_Work item_:
Every line of the records that holds the word "shifted" should be copied out.

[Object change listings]
----------------------------------------

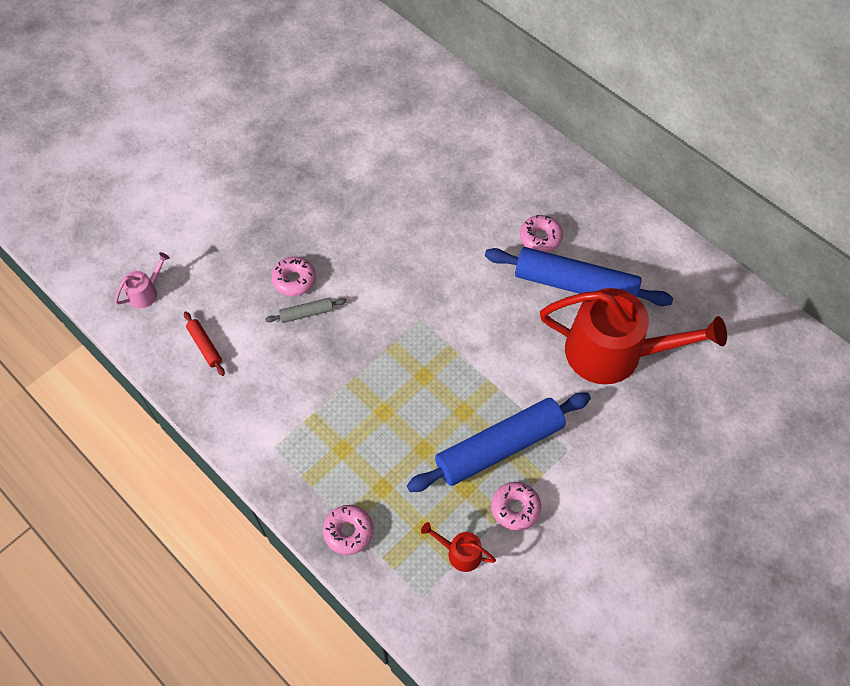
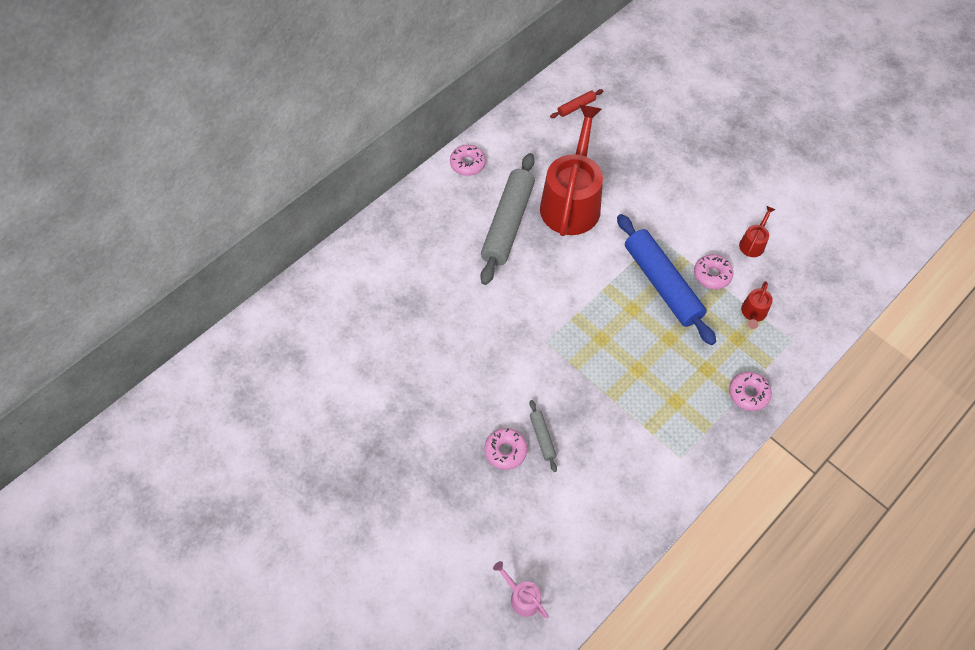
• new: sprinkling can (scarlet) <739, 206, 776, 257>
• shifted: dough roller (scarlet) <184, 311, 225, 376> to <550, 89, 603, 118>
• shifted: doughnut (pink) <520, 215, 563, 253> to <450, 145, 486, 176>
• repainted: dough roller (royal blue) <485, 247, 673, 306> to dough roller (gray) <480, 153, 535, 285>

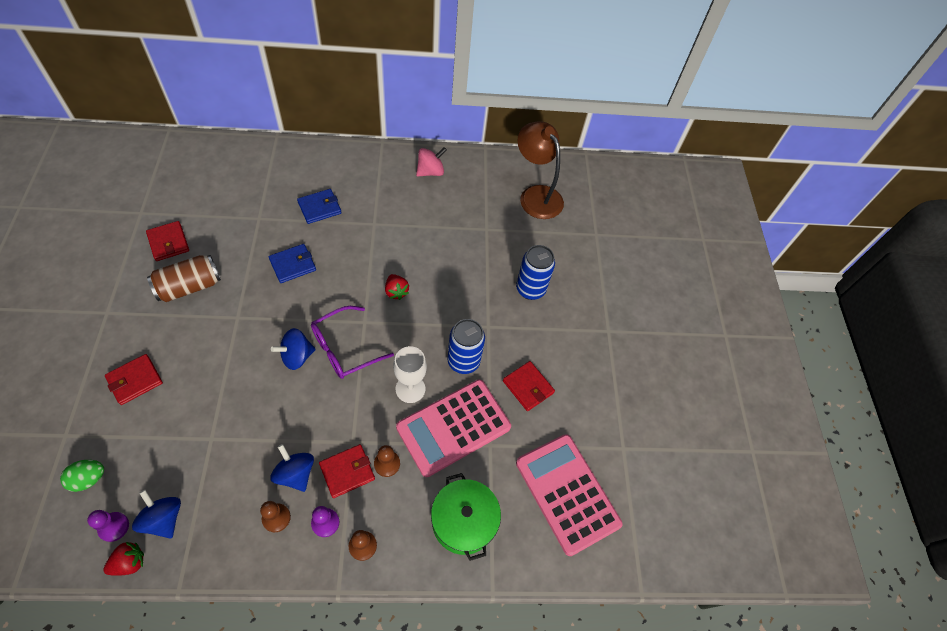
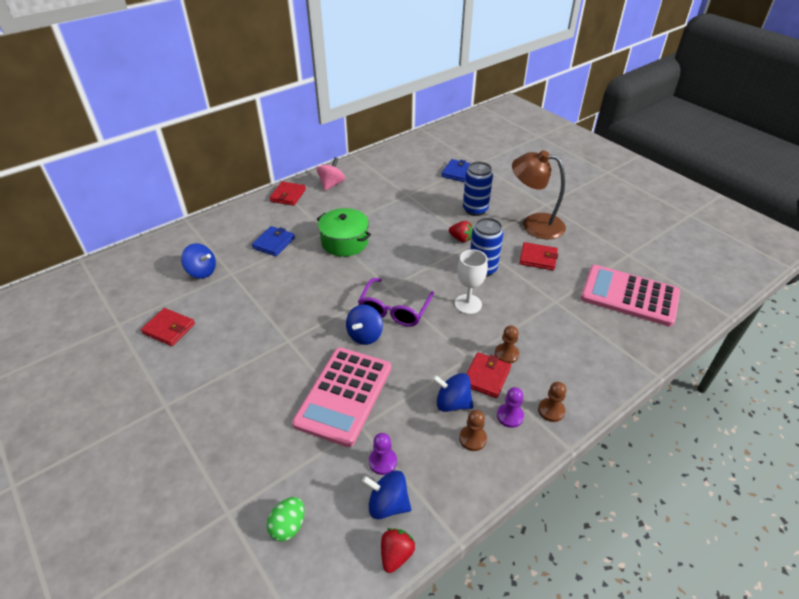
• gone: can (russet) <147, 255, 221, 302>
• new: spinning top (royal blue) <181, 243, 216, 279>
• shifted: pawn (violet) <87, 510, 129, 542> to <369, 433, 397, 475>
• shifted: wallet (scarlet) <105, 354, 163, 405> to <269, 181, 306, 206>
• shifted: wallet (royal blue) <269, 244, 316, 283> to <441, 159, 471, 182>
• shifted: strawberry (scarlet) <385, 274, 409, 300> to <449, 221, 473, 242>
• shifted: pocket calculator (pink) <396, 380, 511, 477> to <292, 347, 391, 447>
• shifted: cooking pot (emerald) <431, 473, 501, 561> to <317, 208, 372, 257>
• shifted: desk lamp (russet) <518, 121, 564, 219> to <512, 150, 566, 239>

----------------------------------------

_Solved exercise_:
• shifted: dough roller (scarlet) <184, 311, 225, 376> to <550, 89, 603, 118>
• shifted: doughnut (pink) <520, 215, 563, 253> to <450, 145, 486, 176>
• shifted: pawn (violet) <87, 510, 129, 542> to <369, 433, 397, 475>
• shifted: wallet (scarlet) <105, 354, 163, 405> to <269, 181, 306, 206>
• shifted: wallet (royal blue) <269, 244, 316, 283> to <441, 159, 471, 182>
• shifted: strawberry (scarlet) <385, 274, 409, 300> to <449, 221, 473, 242>
• shifted: pocket calculator (pink) <396, 380, 511, 477> to <292, 347, 391, 447>
• shifted: cooking pot (emerald) <431, 473, 501, 561> to <317, 208, 372, 257>
• shifted: desk lamp (russet) <518, 121, 564, 219> to <512, 150, 566, 239>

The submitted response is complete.